▶ _TASK STATEMENT_
Word for word, set down every line of the entries below from the line with "yellow star at (268, 159): rotated" to the line with "pink ellipse at (444, 481): moved", including both, and no other line.

*** SUPPLIED MATERIAL ***

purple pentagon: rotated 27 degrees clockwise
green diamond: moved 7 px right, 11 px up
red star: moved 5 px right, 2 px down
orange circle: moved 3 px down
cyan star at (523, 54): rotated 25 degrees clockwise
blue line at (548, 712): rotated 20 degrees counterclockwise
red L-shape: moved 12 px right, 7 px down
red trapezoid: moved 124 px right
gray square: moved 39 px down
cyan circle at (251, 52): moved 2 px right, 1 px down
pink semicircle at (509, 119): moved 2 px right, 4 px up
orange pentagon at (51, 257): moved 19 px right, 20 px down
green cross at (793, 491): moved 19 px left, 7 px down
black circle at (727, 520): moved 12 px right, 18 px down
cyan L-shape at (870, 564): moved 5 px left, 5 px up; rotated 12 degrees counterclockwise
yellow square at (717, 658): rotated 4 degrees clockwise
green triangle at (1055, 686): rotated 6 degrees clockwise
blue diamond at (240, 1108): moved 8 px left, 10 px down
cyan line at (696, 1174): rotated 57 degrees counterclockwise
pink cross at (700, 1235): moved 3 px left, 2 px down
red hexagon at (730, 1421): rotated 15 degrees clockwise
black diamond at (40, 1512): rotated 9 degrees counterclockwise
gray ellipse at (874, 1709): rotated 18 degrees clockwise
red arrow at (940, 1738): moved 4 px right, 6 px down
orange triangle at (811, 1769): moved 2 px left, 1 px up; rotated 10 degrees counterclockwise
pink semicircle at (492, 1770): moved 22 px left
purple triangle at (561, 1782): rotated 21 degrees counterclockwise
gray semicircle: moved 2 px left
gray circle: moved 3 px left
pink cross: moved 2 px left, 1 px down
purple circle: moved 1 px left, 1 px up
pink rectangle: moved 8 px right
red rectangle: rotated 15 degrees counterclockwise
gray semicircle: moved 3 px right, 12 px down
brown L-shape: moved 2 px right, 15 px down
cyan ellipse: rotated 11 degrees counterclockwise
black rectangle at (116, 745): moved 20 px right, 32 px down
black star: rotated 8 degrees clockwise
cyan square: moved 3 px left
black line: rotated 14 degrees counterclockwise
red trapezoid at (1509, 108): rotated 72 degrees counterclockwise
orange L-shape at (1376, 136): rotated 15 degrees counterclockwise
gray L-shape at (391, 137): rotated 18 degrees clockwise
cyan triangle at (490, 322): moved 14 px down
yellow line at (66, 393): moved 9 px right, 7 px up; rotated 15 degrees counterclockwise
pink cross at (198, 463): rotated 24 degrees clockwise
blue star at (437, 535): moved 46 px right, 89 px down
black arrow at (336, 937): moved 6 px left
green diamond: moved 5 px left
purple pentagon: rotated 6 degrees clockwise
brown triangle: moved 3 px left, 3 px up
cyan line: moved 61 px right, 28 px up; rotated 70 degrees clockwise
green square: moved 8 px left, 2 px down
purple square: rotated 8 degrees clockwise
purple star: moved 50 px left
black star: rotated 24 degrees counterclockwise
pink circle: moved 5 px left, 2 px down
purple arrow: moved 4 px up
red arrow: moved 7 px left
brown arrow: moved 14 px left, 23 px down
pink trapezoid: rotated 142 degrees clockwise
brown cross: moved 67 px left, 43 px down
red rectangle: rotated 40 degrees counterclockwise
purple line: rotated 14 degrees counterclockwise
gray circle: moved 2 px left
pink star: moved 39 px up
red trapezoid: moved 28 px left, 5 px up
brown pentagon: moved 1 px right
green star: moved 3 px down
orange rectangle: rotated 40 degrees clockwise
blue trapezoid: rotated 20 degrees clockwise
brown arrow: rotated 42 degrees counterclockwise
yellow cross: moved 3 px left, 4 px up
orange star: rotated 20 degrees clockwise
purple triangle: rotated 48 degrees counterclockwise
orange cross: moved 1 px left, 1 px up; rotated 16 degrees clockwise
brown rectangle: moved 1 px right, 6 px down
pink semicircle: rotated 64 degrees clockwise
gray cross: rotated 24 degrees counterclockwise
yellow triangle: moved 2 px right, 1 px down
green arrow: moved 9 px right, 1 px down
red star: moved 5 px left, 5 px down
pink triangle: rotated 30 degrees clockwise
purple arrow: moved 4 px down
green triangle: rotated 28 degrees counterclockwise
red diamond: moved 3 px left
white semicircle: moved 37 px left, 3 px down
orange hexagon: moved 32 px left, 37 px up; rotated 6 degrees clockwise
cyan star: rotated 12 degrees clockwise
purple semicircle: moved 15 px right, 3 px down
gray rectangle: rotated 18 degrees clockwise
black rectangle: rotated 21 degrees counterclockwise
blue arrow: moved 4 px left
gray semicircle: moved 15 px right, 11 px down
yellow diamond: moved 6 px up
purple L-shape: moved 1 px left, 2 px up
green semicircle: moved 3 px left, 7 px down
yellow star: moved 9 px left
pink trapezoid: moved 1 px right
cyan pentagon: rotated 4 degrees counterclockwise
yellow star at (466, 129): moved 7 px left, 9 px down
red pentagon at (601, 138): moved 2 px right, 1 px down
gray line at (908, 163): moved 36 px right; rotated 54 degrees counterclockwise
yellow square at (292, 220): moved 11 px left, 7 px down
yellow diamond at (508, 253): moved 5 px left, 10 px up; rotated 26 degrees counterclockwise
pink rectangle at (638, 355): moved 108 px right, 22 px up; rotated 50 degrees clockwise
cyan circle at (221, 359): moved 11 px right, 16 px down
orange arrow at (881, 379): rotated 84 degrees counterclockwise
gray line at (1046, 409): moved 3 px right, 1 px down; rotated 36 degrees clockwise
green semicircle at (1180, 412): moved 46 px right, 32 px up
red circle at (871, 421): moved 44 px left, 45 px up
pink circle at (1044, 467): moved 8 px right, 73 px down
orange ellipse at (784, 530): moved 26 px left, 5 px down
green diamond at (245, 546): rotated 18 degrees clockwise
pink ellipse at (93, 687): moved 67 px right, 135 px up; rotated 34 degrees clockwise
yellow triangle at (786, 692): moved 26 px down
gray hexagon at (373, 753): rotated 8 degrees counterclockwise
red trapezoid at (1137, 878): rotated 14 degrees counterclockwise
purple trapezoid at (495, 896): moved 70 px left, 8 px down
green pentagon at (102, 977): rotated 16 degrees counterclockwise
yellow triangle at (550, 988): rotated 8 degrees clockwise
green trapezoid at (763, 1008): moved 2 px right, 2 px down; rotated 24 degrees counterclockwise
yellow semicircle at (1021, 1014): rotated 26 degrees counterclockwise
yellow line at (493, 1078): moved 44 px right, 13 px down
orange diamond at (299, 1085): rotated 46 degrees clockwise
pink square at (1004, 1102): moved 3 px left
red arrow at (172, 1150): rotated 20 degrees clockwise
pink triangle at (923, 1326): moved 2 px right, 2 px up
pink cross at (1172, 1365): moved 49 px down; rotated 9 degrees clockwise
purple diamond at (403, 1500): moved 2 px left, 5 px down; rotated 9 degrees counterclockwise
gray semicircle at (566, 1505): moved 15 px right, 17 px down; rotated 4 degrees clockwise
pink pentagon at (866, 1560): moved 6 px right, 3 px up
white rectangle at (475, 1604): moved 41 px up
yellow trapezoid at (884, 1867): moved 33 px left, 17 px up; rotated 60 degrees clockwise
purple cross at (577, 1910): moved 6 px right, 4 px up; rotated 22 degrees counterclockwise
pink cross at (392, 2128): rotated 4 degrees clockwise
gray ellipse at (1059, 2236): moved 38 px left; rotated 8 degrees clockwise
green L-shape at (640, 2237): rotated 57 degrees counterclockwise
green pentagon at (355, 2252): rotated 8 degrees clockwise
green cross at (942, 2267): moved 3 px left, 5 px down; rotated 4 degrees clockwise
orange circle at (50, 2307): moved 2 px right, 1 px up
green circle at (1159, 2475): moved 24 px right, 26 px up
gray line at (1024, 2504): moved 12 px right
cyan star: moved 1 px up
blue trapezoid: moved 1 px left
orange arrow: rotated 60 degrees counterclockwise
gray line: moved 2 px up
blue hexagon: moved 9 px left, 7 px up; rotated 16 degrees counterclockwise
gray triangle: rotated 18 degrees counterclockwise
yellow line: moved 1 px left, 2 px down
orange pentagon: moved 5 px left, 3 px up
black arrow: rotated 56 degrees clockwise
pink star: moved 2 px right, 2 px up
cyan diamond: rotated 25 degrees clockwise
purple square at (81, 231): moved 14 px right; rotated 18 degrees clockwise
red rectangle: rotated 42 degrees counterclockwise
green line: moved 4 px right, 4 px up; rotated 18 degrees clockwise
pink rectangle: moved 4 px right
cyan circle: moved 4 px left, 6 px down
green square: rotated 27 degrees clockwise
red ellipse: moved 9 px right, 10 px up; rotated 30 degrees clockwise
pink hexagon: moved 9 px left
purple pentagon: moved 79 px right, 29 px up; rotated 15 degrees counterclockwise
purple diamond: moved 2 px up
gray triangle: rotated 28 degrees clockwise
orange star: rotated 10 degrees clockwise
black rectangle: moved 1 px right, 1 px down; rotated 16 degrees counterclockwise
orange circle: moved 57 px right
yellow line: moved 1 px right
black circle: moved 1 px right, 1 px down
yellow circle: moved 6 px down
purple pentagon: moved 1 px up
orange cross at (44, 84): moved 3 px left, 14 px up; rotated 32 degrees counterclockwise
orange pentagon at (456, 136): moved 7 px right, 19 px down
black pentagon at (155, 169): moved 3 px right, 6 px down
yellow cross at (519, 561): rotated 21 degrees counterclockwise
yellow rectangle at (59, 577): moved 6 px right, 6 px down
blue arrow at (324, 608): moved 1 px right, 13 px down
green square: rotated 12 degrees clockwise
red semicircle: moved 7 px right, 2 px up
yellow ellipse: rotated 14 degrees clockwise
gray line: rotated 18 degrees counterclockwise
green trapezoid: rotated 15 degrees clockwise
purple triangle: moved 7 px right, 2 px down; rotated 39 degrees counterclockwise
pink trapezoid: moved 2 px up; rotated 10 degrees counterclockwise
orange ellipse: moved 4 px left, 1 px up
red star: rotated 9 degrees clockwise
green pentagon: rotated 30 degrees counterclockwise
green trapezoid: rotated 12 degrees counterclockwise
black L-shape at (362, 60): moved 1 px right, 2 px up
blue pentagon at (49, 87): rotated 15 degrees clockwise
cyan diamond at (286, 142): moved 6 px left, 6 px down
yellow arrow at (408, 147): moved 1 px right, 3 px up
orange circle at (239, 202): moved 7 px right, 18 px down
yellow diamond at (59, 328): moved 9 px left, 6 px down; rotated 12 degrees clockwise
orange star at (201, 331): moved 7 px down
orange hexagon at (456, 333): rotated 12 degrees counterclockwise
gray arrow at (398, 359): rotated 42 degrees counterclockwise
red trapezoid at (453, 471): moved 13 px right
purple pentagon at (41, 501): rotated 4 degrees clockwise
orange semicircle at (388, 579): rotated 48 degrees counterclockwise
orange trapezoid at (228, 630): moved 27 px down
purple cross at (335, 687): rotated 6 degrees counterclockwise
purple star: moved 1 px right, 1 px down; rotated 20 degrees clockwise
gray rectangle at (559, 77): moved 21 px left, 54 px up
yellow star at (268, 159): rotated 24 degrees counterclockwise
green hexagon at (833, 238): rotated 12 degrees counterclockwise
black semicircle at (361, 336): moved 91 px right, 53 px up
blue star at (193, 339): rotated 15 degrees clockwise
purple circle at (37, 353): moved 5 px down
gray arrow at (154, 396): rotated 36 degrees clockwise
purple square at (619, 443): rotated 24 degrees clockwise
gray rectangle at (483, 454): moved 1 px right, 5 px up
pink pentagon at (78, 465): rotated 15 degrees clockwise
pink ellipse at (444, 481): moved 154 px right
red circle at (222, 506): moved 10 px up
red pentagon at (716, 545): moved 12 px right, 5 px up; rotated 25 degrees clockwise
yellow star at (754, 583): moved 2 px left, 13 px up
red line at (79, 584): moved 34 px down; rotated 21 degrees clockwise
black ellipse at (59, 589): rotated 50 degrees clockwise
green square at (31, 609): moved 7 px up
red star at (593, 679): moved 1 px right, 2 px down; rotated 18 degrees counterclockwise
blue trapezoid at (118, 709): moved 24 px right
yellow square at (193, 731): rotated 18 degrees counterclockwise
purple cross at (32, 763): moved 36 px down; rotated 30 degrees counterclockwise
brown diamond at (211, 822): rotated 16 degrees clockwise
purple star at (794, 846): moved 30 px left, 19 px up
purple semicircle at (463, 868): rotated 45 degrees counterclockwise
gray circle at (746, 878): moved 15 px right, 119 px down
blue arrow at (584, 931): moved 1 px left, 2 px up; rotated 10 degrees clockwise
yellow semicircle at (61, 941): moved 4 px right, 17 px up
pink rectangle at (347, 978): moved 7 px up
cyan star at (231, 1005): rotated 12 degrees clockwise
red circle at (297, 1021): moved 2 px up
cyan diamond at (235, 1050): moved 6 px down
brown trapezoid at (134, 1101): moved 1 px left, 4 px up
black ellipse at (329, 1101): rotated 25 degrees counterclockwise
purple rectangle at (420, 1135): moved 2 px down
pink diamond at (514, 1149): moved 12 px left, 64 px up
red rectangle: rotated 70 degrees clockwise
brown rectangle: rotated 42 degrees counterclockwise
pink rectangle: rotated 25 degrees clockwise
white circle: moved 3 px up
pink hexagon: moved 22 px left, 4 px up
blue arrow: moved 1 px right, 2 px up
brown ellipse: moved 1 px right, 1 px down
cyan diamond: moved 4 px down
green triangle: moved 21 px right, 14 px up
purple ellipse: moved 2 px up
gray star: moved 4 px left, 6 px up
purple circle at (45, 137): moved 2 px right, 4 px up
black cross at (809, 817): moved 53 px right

*** End of SUPPLIED MATERIAL ***

▶ _ANSWER TO THIS EXERCISE_
yellow star at (268, 159): rotated 24 degrees counterclockwise
green hexagon at (833, 238): rotated 12 degrees counterclockwise
black semicircle at (361, 336): moved 91 px right, 53 px up
blue star at (193, 339): rotated 15 degrees clockwise
purple circle at (37, 353): moved 5 px down
gray arrow at (154, 396): rotated 36 degrees clockwise
purple square at (619, 443): rotated 24 degrees clockwise
gray rectangle at (483, 454): moved 1 px right, 5 px up
pink pentagon at (78, 465): rotated 15 degrees clockwise
pink ellipse at (444, 481): moved 154 px right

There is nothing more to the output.